• Task: Every entry, from first to last, is to be written out exactly.

Material to process Start Marker

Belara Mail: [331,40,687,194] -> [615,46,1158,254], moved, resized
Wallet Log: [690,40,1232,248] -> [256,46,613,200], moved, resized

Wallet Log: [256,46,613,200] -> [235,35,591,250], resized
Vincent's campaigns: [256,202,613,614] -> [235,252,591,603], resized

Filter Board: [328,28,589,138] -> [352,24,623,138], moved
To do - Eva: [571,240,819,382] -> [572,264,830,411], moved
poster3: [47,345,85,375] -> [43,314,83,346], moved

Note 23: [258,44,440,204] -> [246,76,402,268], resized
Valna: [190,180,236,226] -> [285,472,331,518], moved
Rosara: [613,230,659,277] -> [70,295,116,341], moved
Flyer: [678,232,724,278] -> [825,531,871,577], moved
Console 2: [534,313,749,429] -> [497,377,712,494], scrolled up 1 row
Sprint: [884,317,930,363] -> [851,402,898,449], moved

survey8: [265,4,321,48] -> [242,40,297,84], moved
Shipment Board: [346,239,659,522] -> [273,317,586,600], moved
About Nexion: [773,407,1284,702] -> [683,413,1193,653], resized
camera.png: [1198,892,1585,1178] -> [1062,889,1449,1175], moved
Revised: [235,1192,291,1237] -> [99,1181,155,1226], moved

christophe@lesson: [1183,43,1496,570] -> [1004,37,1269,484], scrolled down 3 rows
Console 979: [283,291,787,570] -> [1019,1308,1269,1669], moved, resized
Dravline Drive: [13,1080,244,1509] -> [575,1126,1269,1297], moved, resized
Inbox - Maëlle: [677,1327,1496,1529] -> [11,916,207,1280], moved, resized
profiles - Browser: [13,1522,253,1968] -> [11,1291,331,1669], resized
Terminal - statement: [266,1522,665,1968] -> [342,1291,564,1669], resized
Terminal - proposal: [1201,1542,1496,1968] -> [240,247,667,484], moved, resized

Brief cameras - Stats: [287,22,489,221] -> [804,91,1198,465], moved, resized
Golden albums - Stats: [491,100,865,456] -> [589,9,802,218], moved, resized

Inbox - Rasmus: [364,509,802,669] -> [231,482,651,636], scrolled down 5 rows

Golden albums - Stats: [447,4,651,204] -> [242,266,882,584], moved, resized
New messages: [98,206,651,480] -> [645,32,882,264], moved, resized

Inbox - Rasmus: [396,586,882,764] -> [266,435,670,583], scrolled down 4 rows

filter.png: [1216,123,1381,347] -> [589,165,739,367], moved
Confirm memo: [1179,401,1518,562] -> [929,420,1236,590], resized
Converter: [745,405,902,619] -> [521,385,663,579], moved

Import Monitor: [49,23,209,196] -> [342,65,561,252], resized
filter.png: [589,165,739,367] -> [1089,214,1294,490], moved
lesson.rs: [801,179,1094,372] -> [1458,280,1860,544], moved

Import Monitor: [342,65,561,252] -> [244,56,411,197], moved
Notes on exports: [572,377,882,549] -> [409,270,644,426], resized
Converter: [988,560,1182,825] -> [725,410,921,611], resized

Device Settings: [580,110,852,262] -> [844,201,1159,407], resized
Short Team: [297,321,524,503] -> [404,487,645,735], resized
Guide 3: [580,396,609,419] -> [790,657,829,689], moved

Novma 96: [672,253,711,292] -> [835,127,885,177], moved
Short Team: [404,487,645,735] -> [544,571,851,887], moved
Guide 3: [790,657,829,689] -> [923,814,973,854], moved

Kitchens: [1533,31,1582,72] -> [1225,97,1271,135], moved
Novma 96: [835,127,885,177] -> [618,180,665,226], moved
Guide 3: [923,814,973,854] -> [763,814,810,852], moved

Material to process End Marker

• Problem solution:
Belara Mail: [331,40,687,194] -> [615,46,1158,254], moved, resized
Wallet Log: [690,40,1232,248] -> [256,46,613,200], moved, resized

Wallet Log: [256,46,613,200] -> [235,35,591,250], resized
Vincent's campaigns: [256,202,613,614] -> [235,252,591,603], resized

Filter Board: [328,28,589,138] -> [352,24,623,138], moved
To do - Eva: [571,240,819,382] -> [572,264,830,411], moved
poster3: [47,345,85,375] -> [43,314,83,346], moved

Note 23: [258,44,440,204] -> [246,76,402,268], resized
Valna: [190,180,236,226] -> [285,472,331,518], moved
Rosara: [613,230,659,277] -> [70,295,116,341], moved
Flyer: [678,232,724,278] -> [825,531,871,577], moved
Console 2: [534,313,749,429] -> [497,377,712,494], scrolled up 1 row
Sprint: [884,317,930,363] -> [851,402,898,449], moved

survey8: [265,4,321,48] -> [242,40,297,84], moved
Shipment Board: [346,239,659,522] -> [273,317,586,600], moved
About Nexion: [773,407,1284,702] -> [683,413,1193,653], resized
camera.png: [1198,892,1585,1178] -> [1062,889,1449,1175], moved
Revised: [235,1192,291,1237] -> [99,1181,155,1226], moved

christophe@lesson: [1183,43,1496,570] -> [1004,37,1269,484], scrolled down 3 rows
Console 979: [283,291,787,570] -> [1019,1308,1269,1669], moved, resized
Dravline Drive: [13,1080,244,1509] -> [575,1126,1269,1297], moved, resized
Inbox - Maëlle: [677,1327,1496,1529] -> [11,916,207,1280], moved, resized
profiles - Browser: [13,1522,253,1968] -> [11,1291,331,1669], resized
Terminal - statement: [266,1522,665,1968] -> [342,1291,564,1669], resized
Terminal - proposal: [1201,1542,1496,1968] -> [240,247,667,484], moved, resized

Brief cameras - Stats: [287,22,489,221] -> [804,91,1198,465], moved, resized
Golden albums - Stats: [491,100,865,456] -> [589,9,802,218], moved, resized

Inbox - Rasmus: [364,509,802,669] -> [231,482,651,636], scrolled down 5 rows

Golden albums - Stats: [447,4,651,204] -> [242,266,882,584], moved, resized
New messages: [98,206,651,480] -> [645,32,882,264], moved, resized

Inbox - Rasmus: [396,586,882,764] -> [266,435,670,583], scrolled down 4 rows

filter.png: [1216,123,1381,347] -> [589,165,739,367], moved
Confirm memo: [1179,401,1518,562] -> [929,420,1236,590], resized
Converter: [745,405,902,619] -> [521,385,663,579], moved

Import Monitor: [49,23,209,196] -> [342,65,561,252], resized
filter.png: [589,165,739,367] -> [1089,214,1294,490], moved
lesson.rs: [801,179,1094,372] -> [1458,280,1860,544], moved

Import Monitor: [342,65,561,252] -> [244,56,411,197], moved
Notes on exports: [572,377,882,549] -> [409,270,644,426], resized
Converter: [988,560,1182,825] -> [725,410,921,611], resized

Device Settings: [580,110,852,262] -> [844,201,1159,407], resized
Short Team: [297,321,524,503] -> [404,487,645,735], resized
Guide 3: [580,396,609,419] -> [790,657,829,689], moved

Novma 96: [672,253,711,292] -> [835,127,885,177], moved
Short Team: [404,487,645,735] -> [544,571,851,887], moved
Guide 3: [790,657,829,689] -> [923,814,973,854], moved

Kitchens: [1533,31,1582,72] -> [1225,97,1271,135], moved
Novma 96: [835,127,885,177] -> [618,180,665,226], moved
Guide 3: [923,814,973,854] -> [763,814,810,852], moved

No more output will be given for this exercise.